* [ASSIGNED TASK]:
Each line below from the line with "LUX3 pin SCL: TX -> 4" to the line with "TEMP1: TMP36 -> DS18B20" must be copied exactly, including those two, and no picture may appear in the copy.

* [EXERCISE MATERIALS]:

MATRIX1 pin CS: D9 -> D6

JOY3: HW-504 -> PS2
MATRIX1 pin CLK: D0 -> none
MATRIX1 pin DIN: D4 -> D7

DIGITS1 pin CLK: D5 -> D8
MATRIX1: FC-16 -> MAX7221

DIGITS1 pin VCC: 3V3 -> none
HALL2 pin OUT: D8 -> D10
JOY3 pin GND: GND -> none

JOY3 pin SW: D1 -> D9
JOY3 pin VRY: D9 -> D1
--
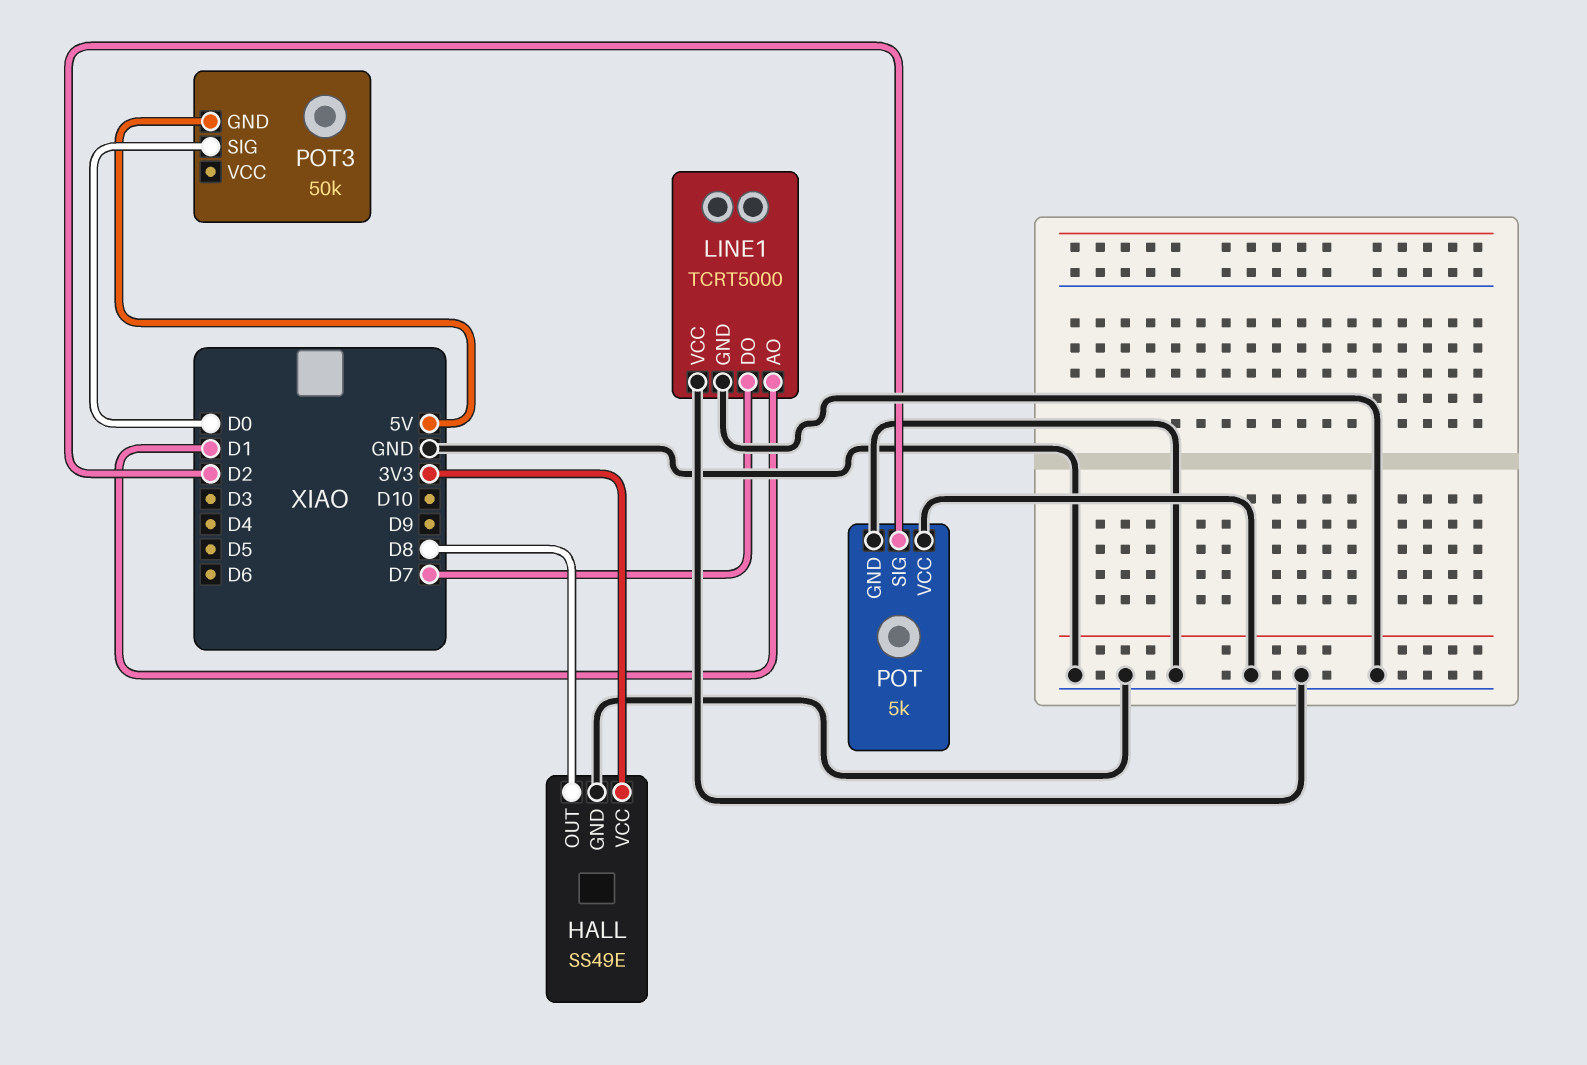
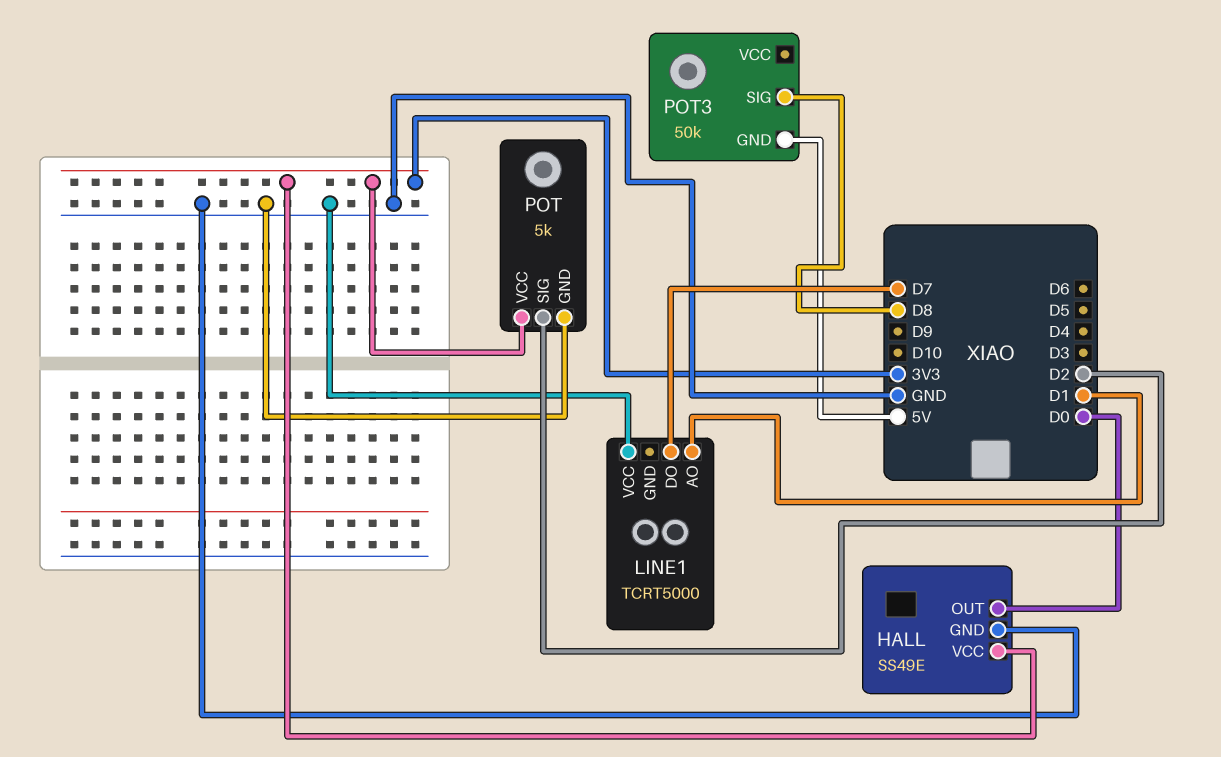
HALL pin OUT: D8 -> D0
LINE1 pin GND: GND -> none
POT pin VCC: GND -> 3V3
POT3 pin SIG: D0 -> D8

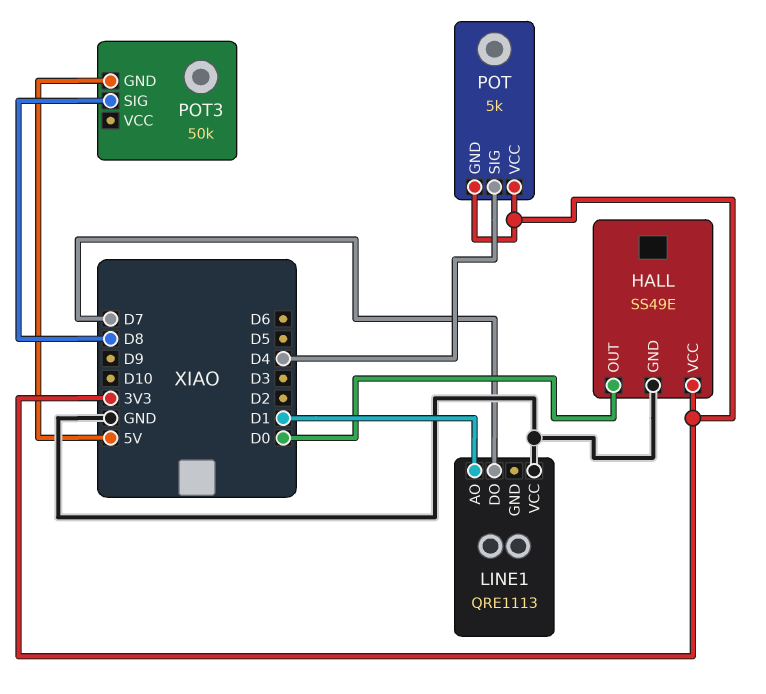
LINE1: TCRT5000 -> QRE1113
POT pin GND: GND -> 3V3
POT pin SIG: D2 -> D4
==
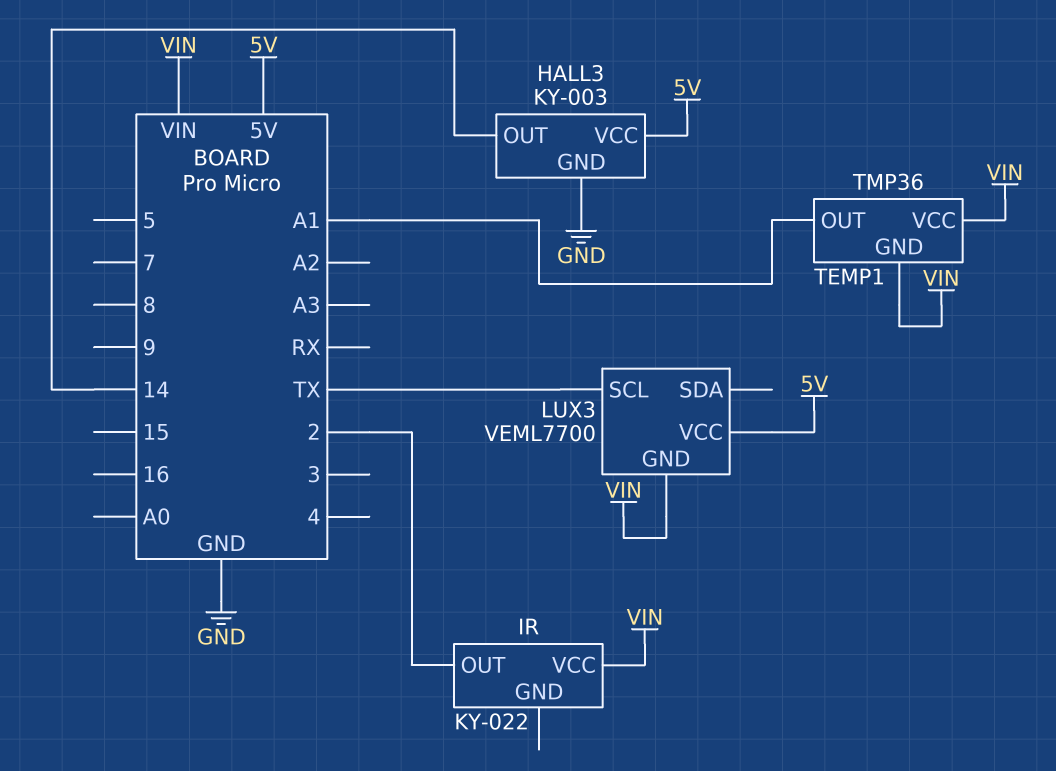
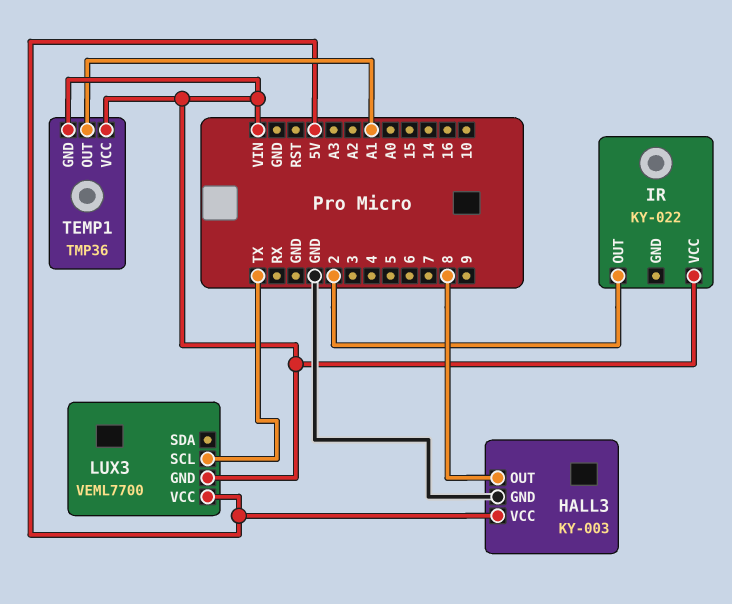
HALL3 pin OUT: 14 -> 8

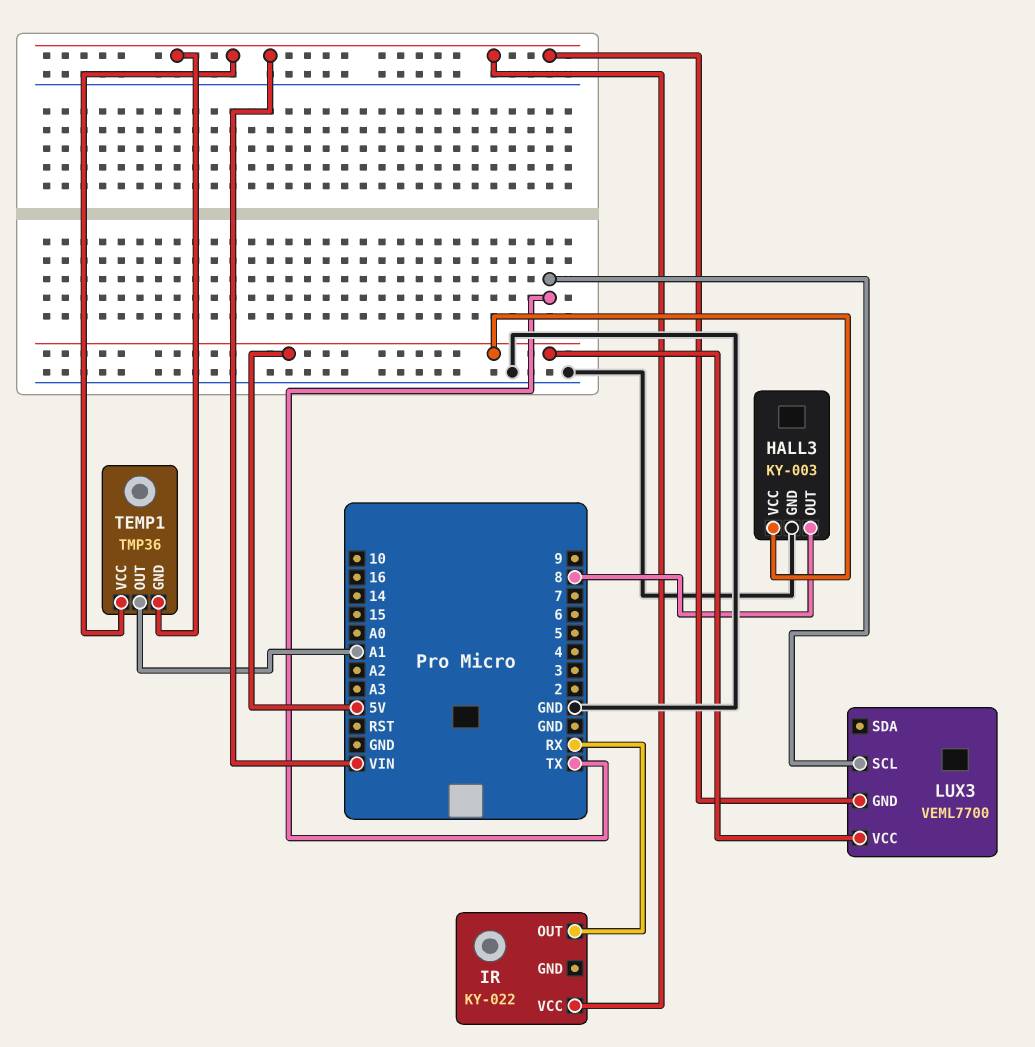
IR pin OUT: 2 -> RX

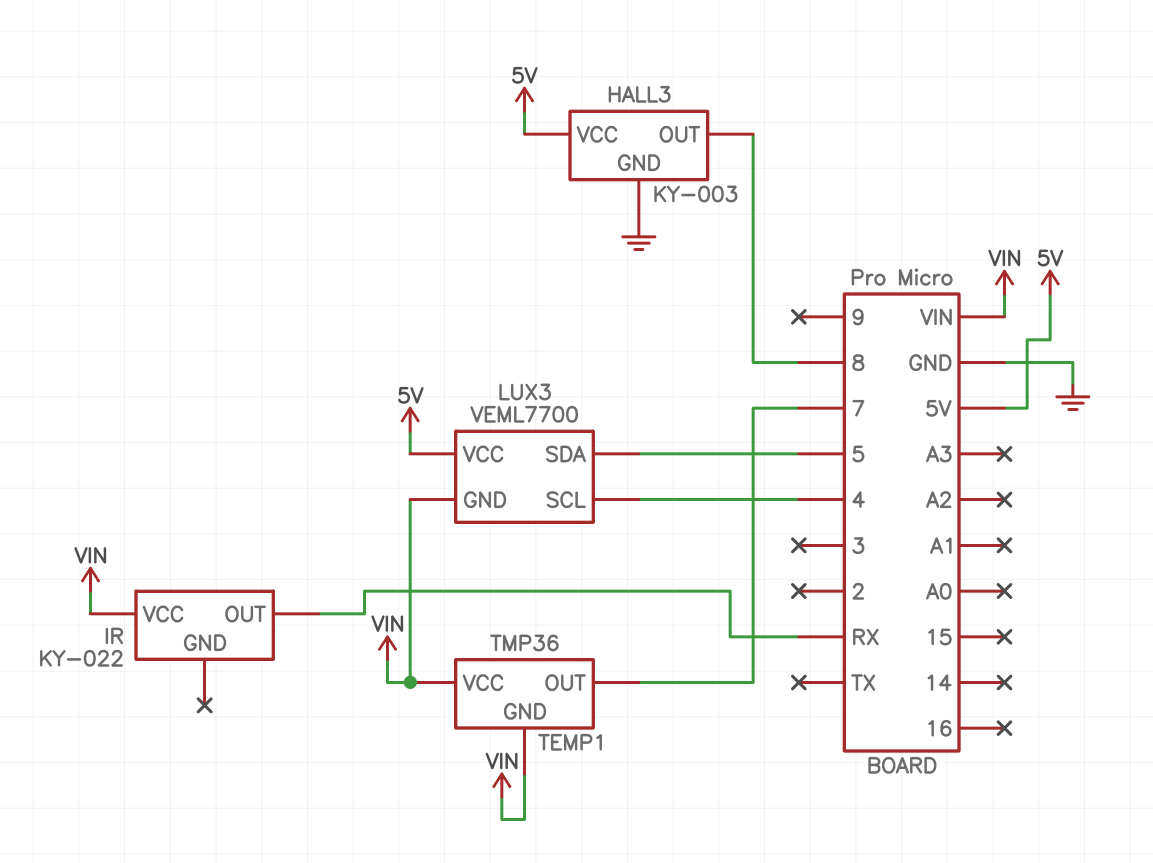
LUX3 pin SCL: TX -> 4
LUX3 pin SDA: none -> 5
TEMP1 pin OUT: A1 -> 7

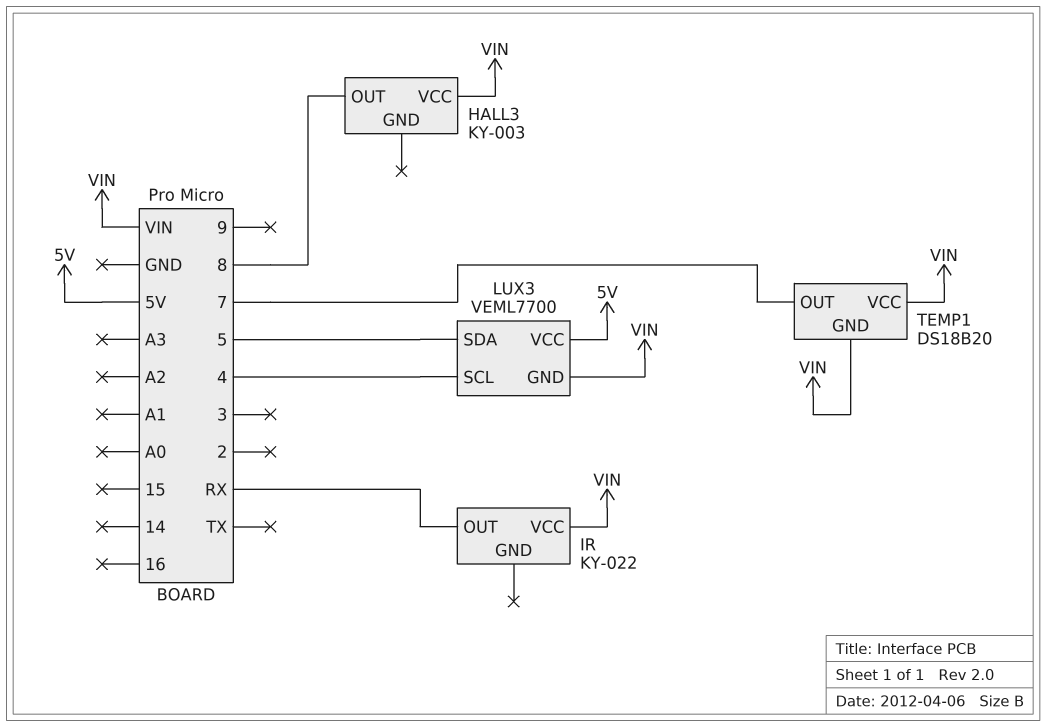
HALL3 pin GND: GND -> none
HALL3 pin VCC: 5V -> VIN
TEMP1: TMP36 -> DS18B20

* [TASK SOLUTION]:
LUX3 pin SCL: TX -> 4
LUX3 pin SDA: none -> 5
TEMP1 pin OUT: A1 -> 7

HALL3 pin GND: GND -> none
HALL3 pin VCC: 5V -> VIN
TEMP1: TMP36 -> DS18B20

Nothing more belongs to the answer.